Problem description
All lines of the records below that contain the word "VBAT" must be listed.

Material provided
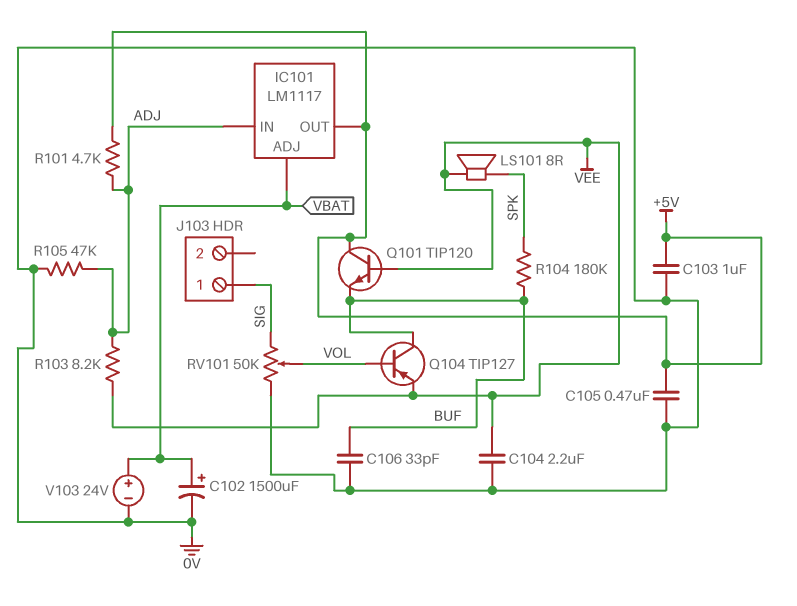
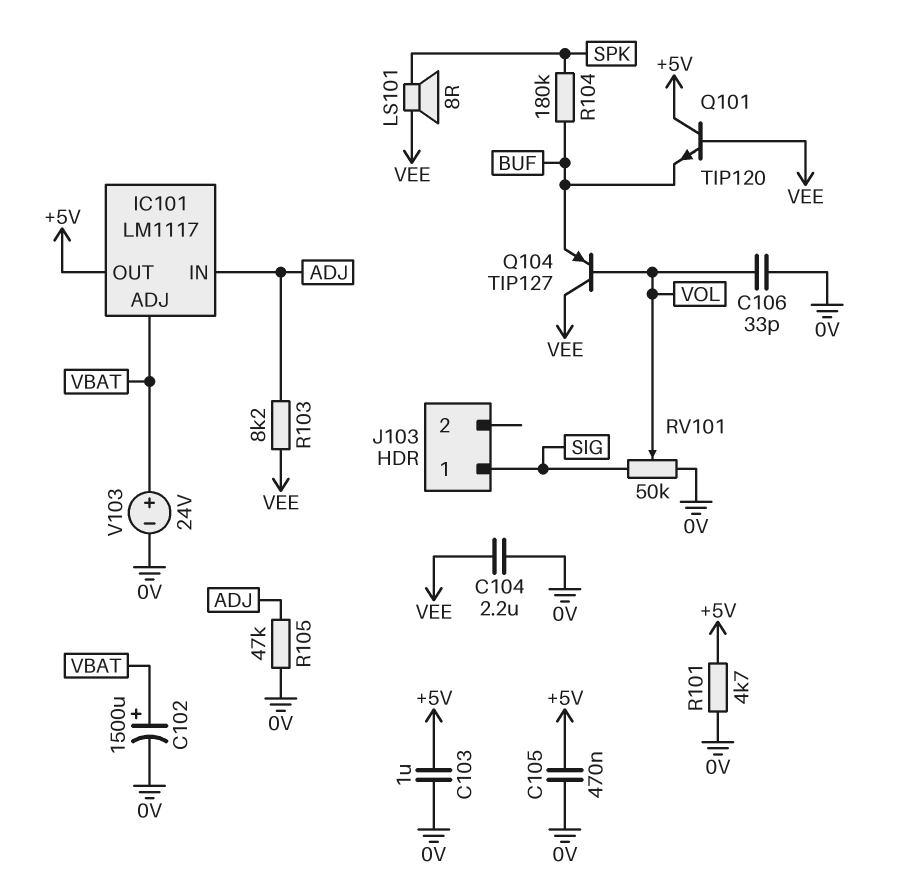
C106: 33pF (0V, BUF) -> 33pF (0V, VOL)
Q104: PNP TIP127 (B VOL, C BUF, E VEE) -> PNP TIP127 (B VOL, C VEE, E BUF)
R101: 4.7k (+5V, ADJ) -> 4.7k (+5V, 0V)

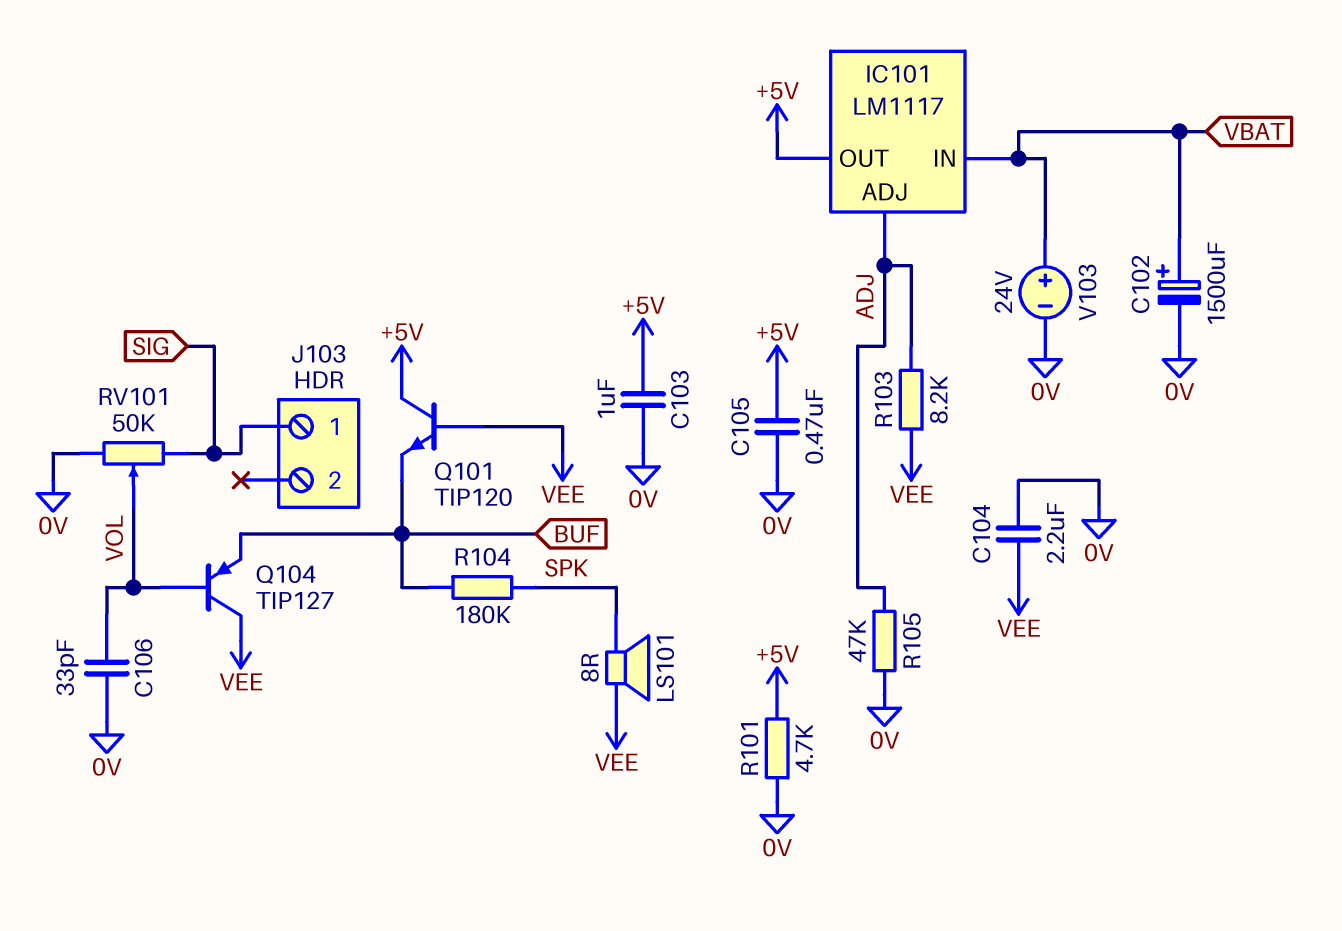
IC101 pin ADJ: VBAT -> ADJ
IC101 pin IN: ADJ -> VBAT

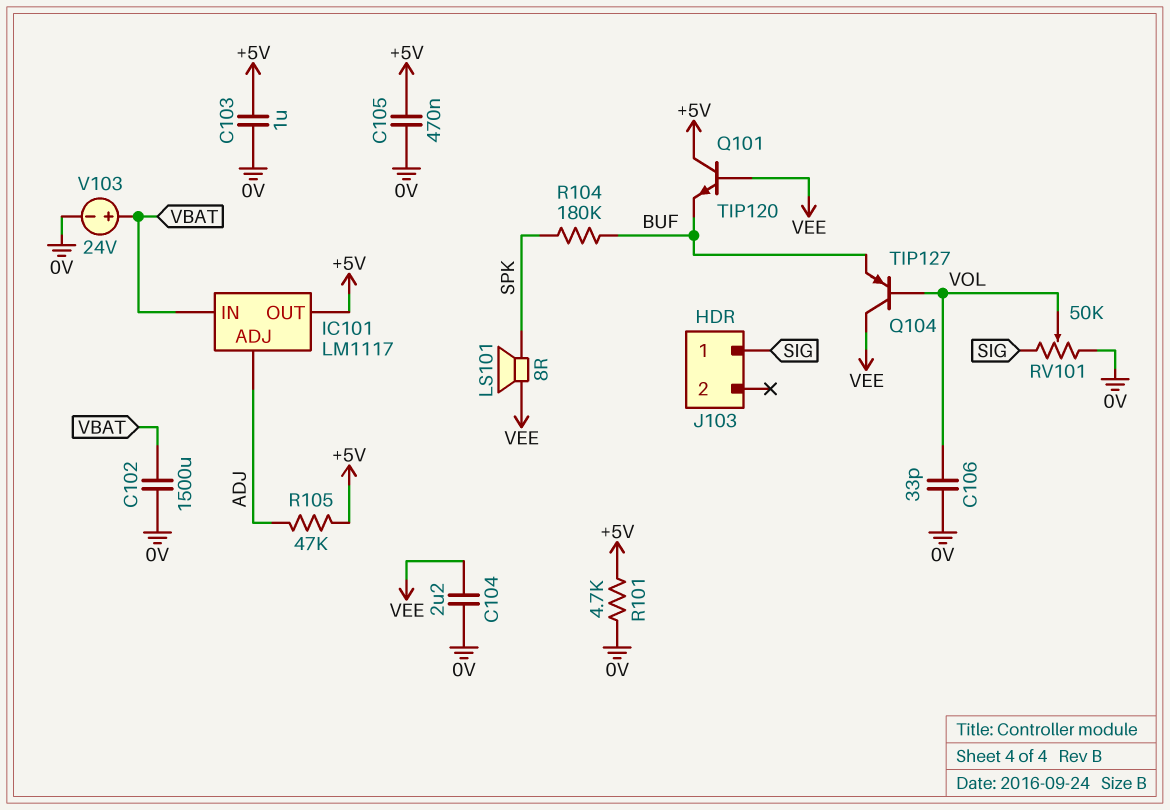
C102: 1500uF (plus VBAT, minus 0V) -> 1500uF (0V, VBAT)
R103: 8.2k (ADJ, VEE) -> none
R105: 47k (0V, ADJ) -> 47k (+5V, ADJ)

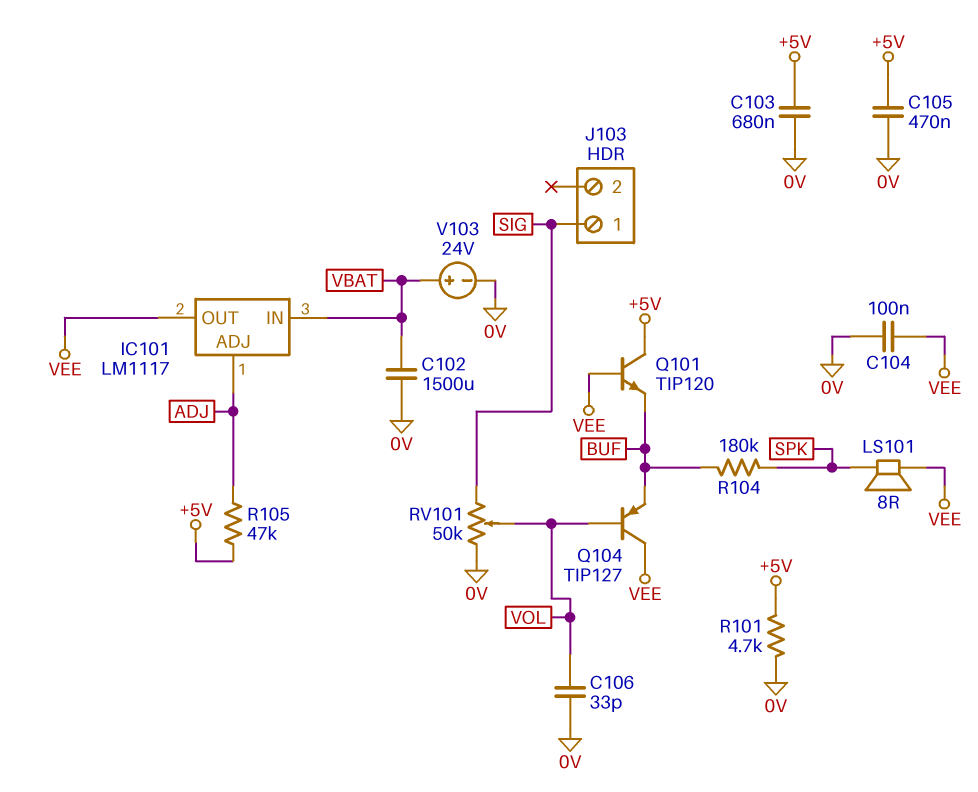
C103: 1uF (+5V, 0V) -> 680nF (+5V, 0V)
C104: 2.2uF (0V, VEE) -> 100nF (0V, VEE)
IC101 pin OUT: +5V -> VEE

Solution to this problem
IC101 pin ADJ: VBAT -> ADJ
IC101 pin IN: ADJ -> VBAT
C102: 1500uF (plus VBAT, minus 0V) -> 1500uF (0V, VBAT)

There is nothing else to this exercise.